* _What is required_
Anywhere the string "none" shows up in the listing below, copy the line it is in.

□ □ □ □ □

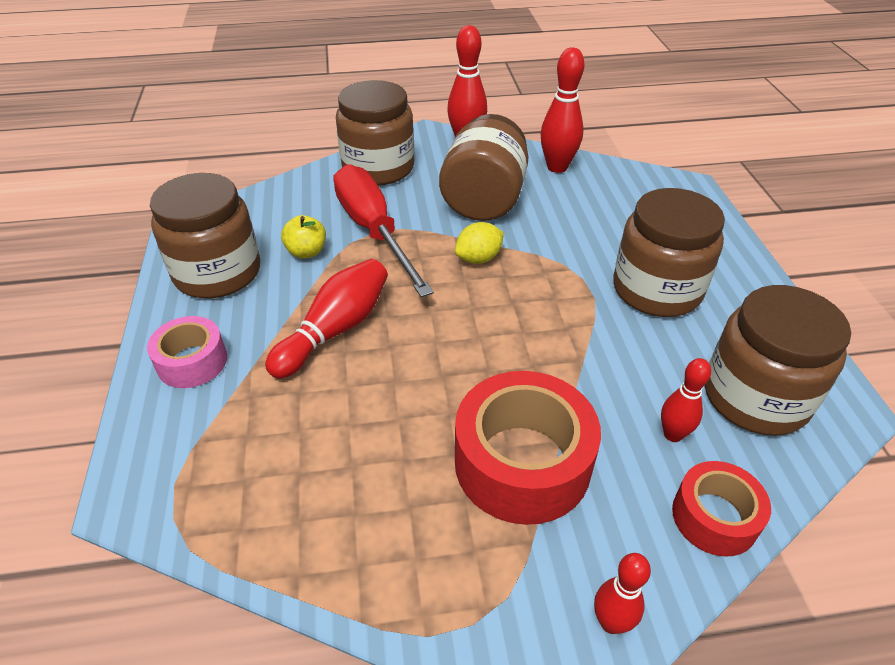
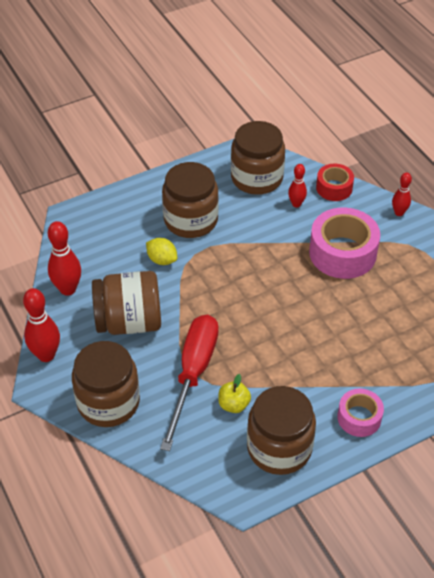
camera: 110 degrees left, 5 degrees up
(335, 330) = (298, 357): red bowling pin -> none
(374, 231) = (193, 374): red screwdriver -> red screwdriver turned 150 degrees clockwise
(478, 258) = (198, 307): yellow lemon -> yellow lemon (162, 260)
(522, 462) = (342, 253): red tape -> pink tape

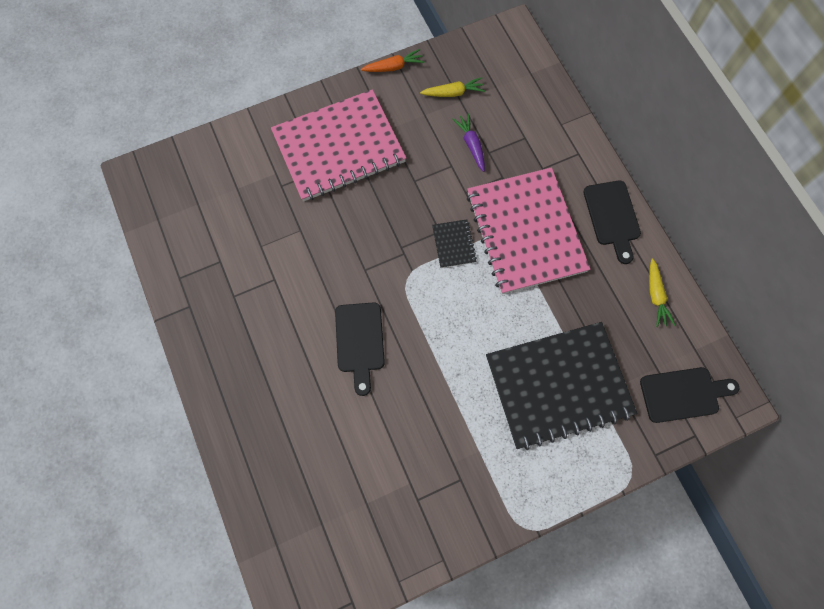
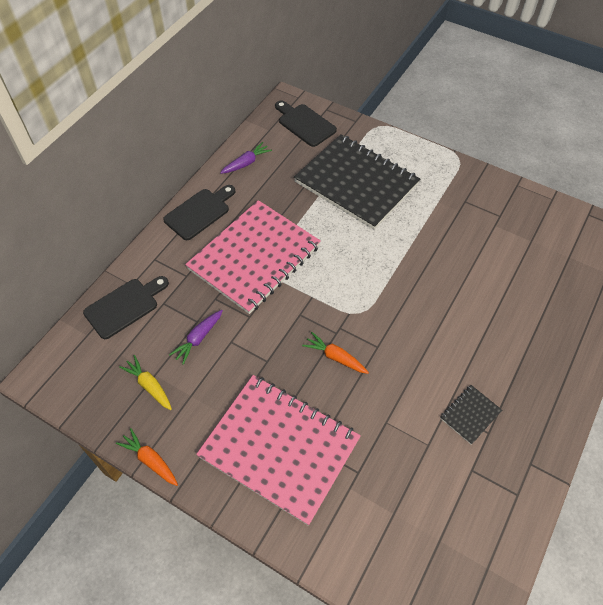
camera: 125 degrees left, 15 degrees down
(360, 342) = (435, 312): black cutting board -> black cutting board (124, 306)
(380, 231) = (335, 357): none -> orange carrot
(453, 244) = (303, 298): black notebook -> black notebook (470, 415)
(655, 296) = (246, 163): yellow carrot -> purple carrot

□ □ □ □ □

* _Solution to this task_
(335, 330) = (298, 357): red bowling pin -> none
(380, 231) = (335, 357): none -> orange carrot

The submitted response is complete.